Questions about scene geometry:
▽

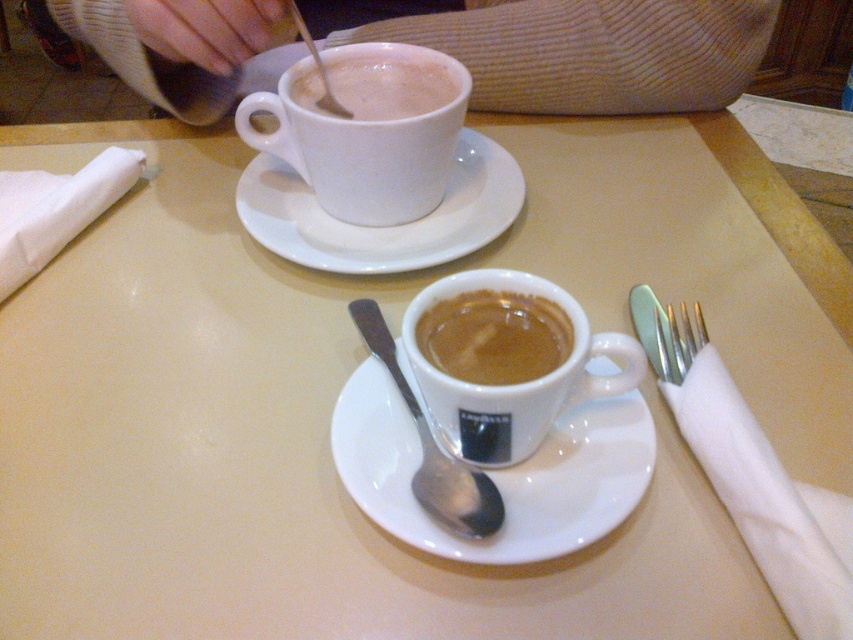
Who is positioned more to the right, matte white cup at upper center or silver metallic fork at right?

From the viewer's perspective, silver metallic fork at right appears more on the right side.

Is matte white cup at upper center above silver metallic fork at right?

Correct, matte white cup at upper center is located above silver metallic fork at right.

The width and height of the screenshot is (853, 640). Identify the location of matte white cup at upper center. (376, 88).

Who is shorter, white glossy cup at center or silver metallic spoon at center?

white glossy cup at center

The image size is (853, 640). In order to click on white glossy cup at center in this screenshot , I will do `click(514, 385)`.

At what (x,y) coordinates should I click in order to perform the action: click on white glossy cup at center. Please return your answer as a coordinate pair (x, y). This screenshot has height=640, width=853. Looking at the image, I should click on (514, 385).

In the scene shown: Can you confirm if white ceramic saucer at upper center is bigger than brown matte espresso cup at center?

Yes.

Can you confirm if white ceramic saucer at upper center is positioned to the right of brown matte espresso cup at center?

No, white ceramic saucer at upper center is not to the right of brown matte espresso cup at center.

What do you see at coordinates (383, 227) in the screenshot? I see `white ceramic saucer at upper center` at bounding box center [383, 227].

Where is `white ceramic saucer at upper center`? The image size is (853, 640). white ceramic saucer at upper center is located at coordinates (383, 227).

△

Copy the part of the data that begins with the line containing "At what (x,y)" and runs through the end of the data, keeping every line unchanged.

● **Worked answer**
At what (x,y) coordinates should I click in order to perform the action: click on white glossy cup at center. Please return your answer as a coordinate pair (x, y). This screenshot has height=640, width=853. Looking at the image, I should click on (514, 385).

In the scene shown: Can you confirm if white ceramic saucer at upper center is bigger than brown matte espresso cup at center?

Yes.

Can you confirm if white ceramic saucer at upper center is positioned to the right of brown matte espresso cup at center?

No, white ceramic saucer at upper center is not to the right of brown matte espresso cup at center.

What do you see at coordinates (383, 227) in the screenshot? I see `white ceramic saucer at upper center` at bounding box center [383, 227].

Where is `white ceramic saucer at upper center`? The image size is (853, 640). white ceramic saucer at upper center is located at coordinates (383, 227).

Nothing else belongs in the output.